-------- Study material --------
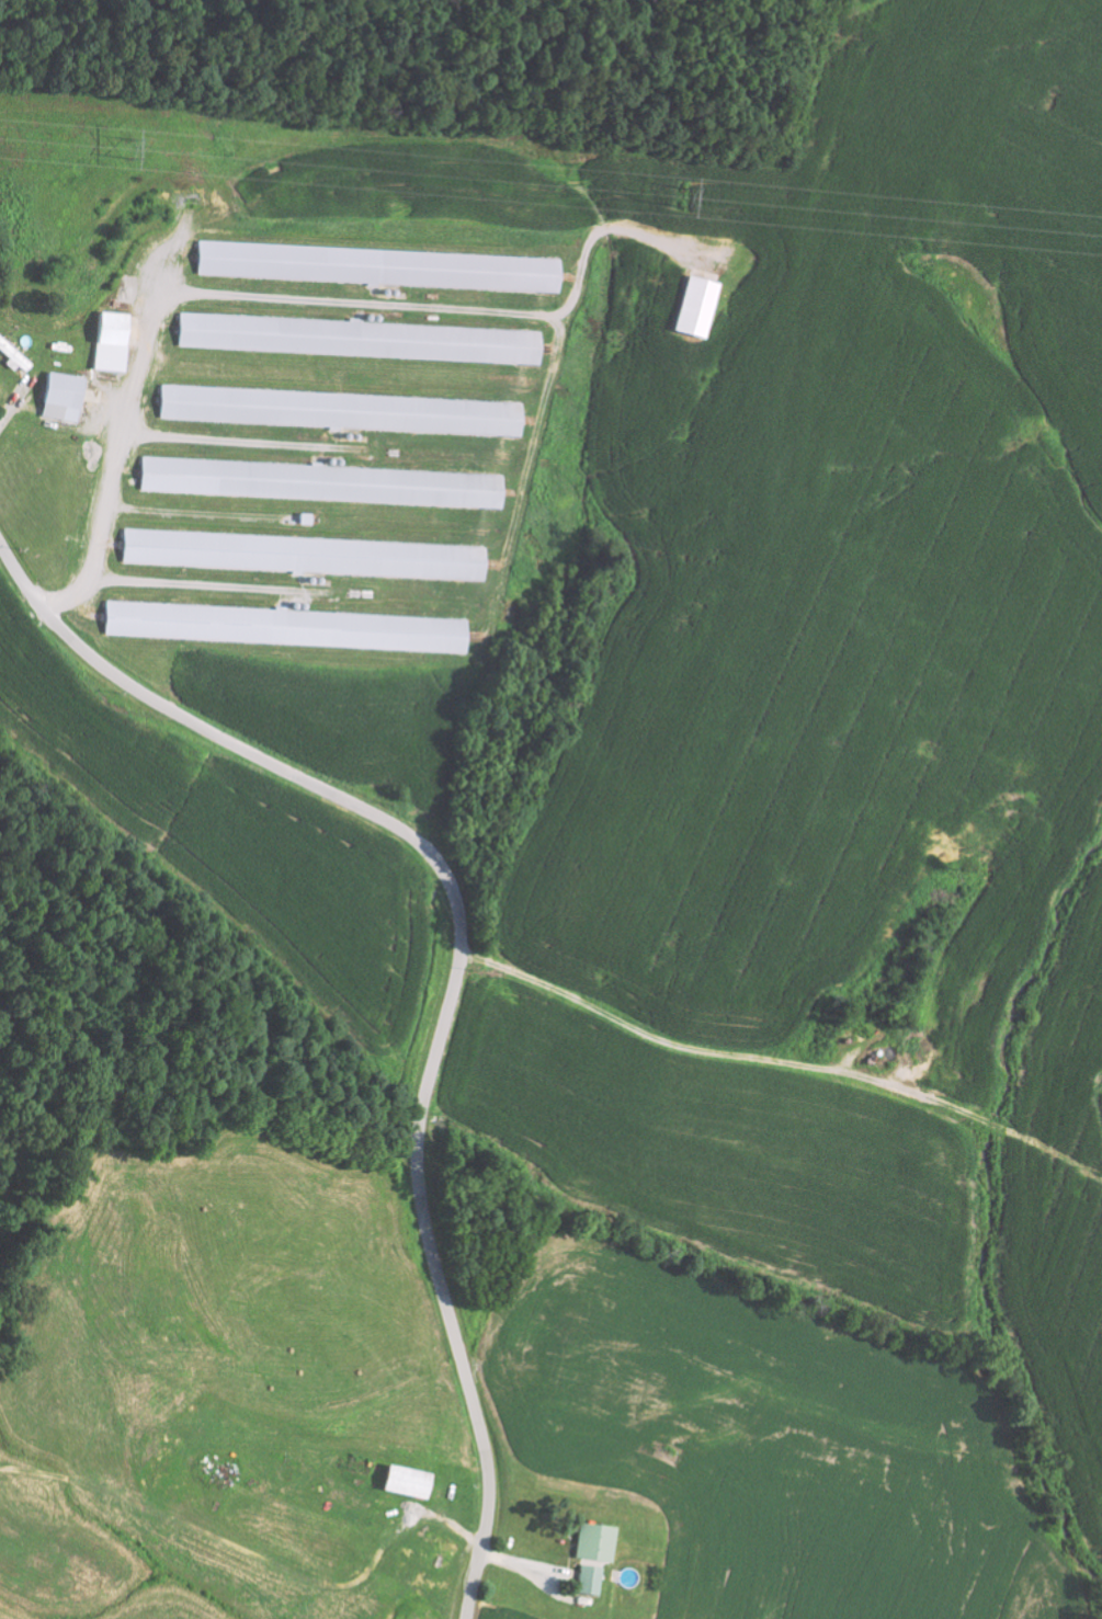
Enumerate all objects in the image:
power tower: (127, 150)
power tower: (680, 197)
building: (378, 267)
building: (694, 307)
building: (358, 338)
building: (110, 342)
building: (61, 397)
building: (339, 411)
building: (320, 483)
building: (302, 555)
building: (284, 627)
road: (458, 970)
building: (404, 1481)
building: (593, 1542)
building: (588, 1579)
--------
_Problem description:_
Each line above that contains the string "power" should be copied.

_Response to the exercise:_
power tower: (127, 150)
power tower: (680, 197)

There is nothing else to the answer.